# DATA
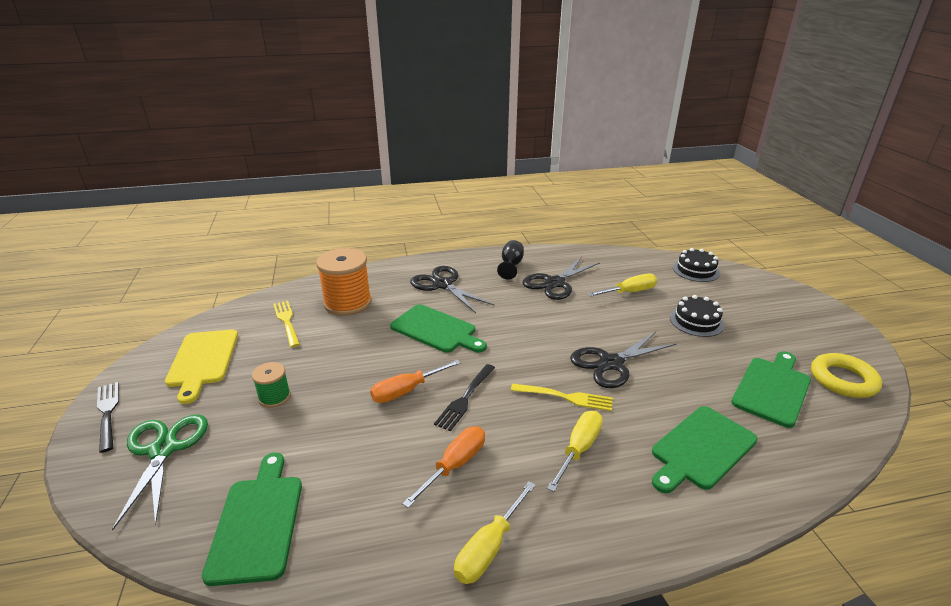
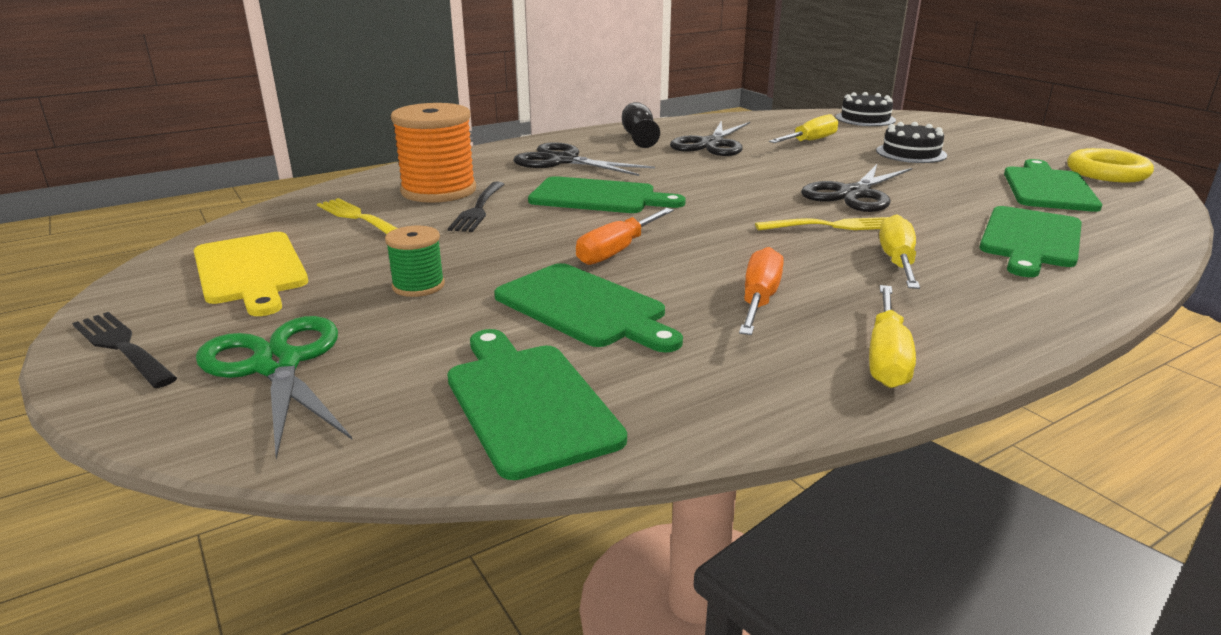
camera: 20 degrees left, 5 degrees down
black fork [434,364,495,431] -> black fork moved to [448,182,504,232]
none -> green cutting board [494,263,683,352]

# ACTIVITY
With the images excluded, reproduce the data above precisely as written.

# SOLUTION FOR THIS EXERCISE
camera: 20 degrees left, 5 degrees down
black fork [434,364,495,431] -> black fork moved to [448,182,504,232]
none -> green cutting board [494,263,683,352]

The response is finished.